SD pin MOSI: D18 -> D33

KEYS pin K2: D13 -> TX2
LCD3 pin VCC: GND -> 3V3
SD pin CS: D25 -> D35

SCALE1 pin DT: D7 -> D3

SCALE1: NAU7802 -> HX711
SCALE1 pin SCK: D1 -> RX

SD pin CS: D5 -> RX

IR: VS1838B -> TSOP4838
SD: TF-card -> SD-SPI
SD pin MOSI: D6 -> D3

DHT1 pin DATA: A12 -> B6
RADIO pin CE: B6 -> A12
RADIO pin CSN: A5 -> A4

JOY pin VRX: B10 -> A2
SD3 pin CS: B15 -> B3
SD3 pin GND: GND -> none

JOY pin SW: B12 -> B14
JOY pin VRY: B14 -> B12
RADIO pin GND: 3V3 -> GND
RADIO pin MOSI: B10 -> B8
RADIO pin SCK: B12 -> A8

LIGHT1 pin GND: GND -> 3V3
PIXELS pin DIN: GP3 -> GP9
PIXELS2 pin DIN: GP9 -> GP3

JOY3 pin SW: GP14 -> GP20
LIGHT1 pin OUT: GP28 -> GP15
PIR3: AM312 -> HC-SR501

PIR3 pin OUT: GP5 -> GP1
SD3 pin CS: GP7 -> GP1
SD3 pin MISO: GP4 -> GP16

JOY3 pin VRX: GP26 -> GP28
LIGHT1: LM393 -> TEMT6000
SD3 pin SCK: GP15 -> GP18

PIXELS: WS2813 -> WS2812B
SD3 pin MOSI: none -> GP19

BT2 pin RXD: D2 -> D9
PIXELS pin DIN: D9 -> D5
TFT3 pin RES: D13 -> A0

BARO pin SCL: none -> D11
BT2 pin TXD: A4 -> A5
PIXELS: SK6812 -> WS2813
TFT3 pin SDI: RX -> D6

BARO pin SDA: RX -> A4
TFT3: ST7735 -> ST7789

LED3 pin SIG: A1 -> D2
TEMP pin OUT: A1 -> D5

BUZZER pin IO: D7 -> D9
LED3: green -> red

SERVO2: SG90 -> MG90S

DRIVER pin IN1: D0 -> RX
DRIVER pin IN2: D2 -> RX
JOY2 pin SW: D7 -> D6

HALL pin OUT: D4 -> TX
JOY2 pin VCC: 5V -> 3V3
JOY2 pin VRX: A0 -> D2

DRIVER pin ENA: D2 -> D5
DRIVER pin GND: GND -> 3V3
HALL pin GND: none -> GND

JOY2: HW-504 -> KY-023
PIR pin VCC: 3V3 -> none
◇ ◇ ◇
**TASK DIRECTIONS:** Starting at the line that has "PIR3: AM312 -> HC-SR501" in the records above, restate word for word every line until the one that has "BT2 pin RXD: D2 -> D9", and include that one as well.

**YOUR RESPONSE:**
PIR3: AM312 -> HC-SR501

PIR3 pin OUT: GP5 -> GP1
SD3 pin CS: GP7 -> GP1
SD3 pin MISO: GP4 -> GP16

JOY3 pin VRX: GP26 -> GP28
LIGHT1: LM393 -> TEMT6000
SD3 pin SCK: GP15 -> GP18

PIXELS: WS2813 -> WS2812B
SD3 pin MOSI: none -> GP19

BT2 pin RXD: D2 -> D9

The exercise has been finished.